BEGIN

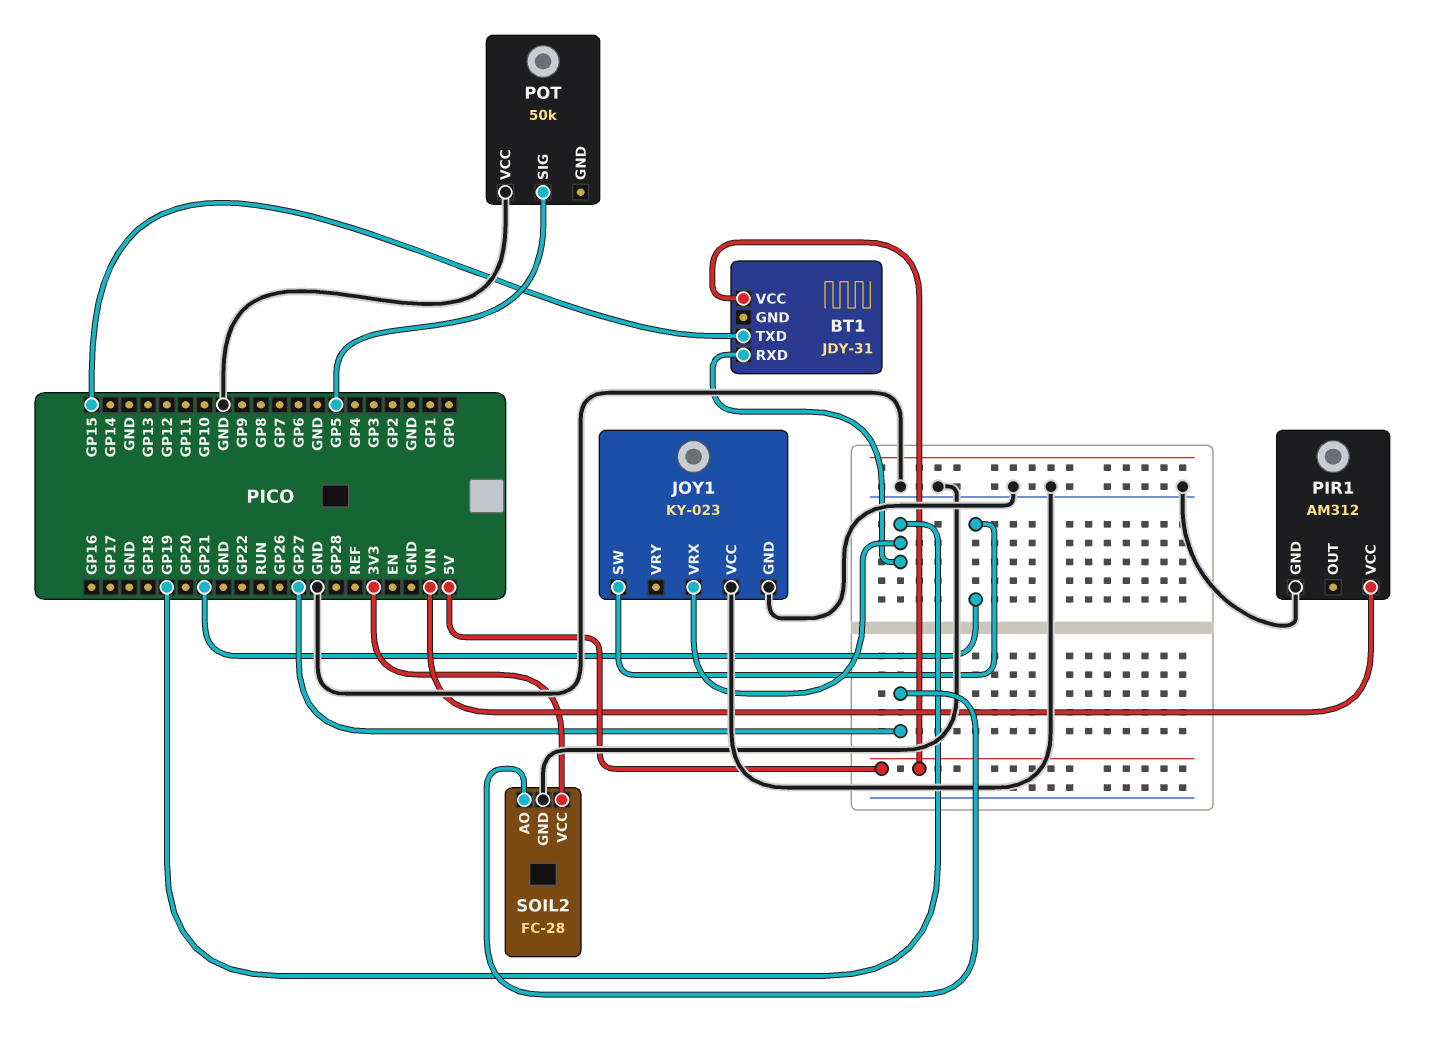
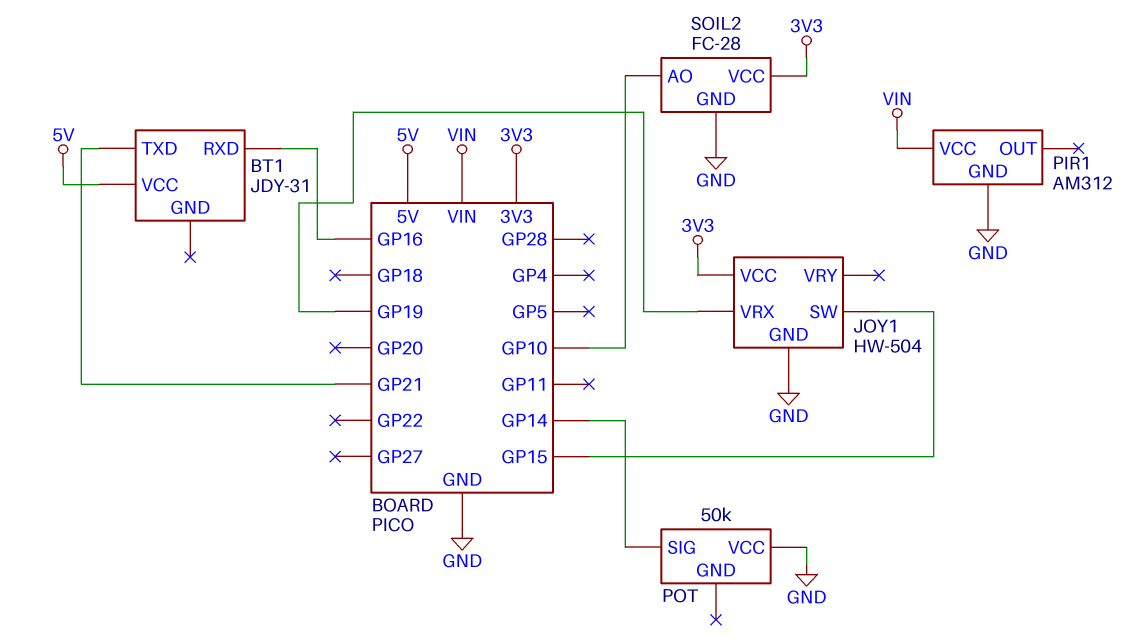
BT1 pin RXD: GP19 -> GP16
BT1 pin TXD: GP15 -> GP21
JOY1: KY-023 -> HW-504
JOY1 pin SW: GP21 -> GP15
JOY1 pin VCC: GND -> 3V3
POT pin SIG: GP5 -> GP14
SOIL2 pin AO: GP27 -> GP10

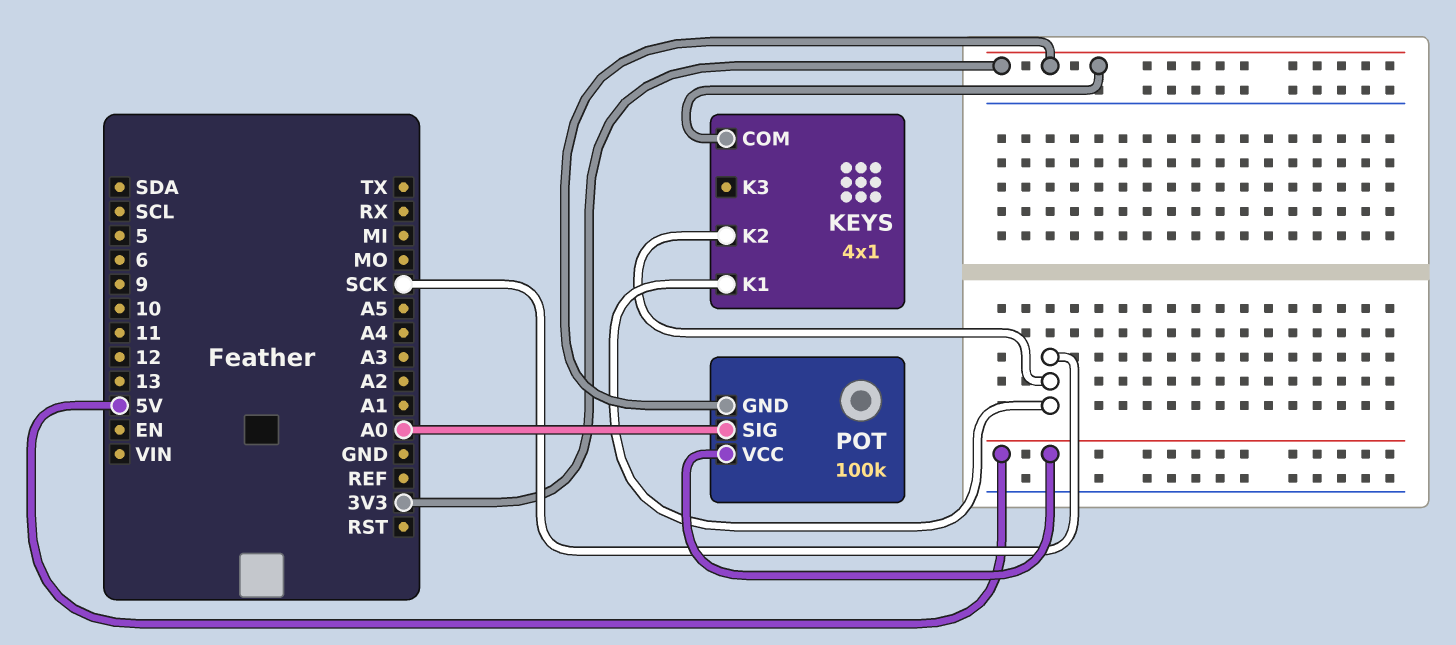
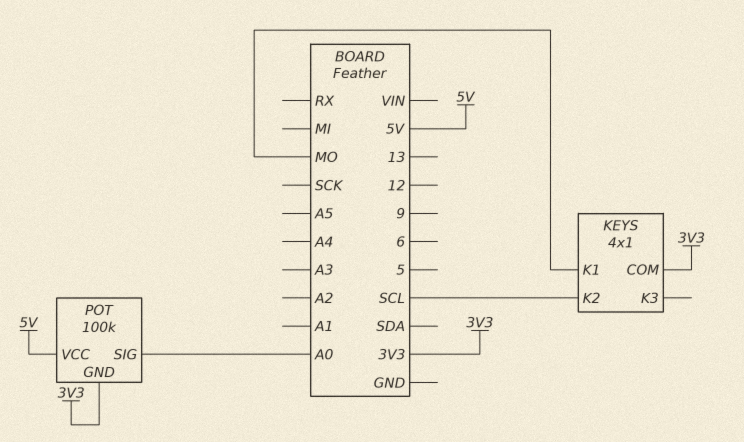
KEYS pin K1: SCK -> MO
KEYS pin K2: SCK -> SCL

END

TRY IT: An exact transcription of the listing is required, and it must contain no pictures.

WRITTEN ANSWER:
BT1 pin RXD: GP19 -> GP16
BT1 pin TXD: GP15 -> GP21
JOY1: KY-023 -> HW-504
JOY1 pin SW: GP21 -> GP15
JOY1 pin VCC: GND -> 3V3
POT pin SIG: GP5 -> GP14
SOIL2 pin AO: GP27 -> GP10

KEYS pin K1: SCK -> MO
KEYS pin K2: SCK -> SCL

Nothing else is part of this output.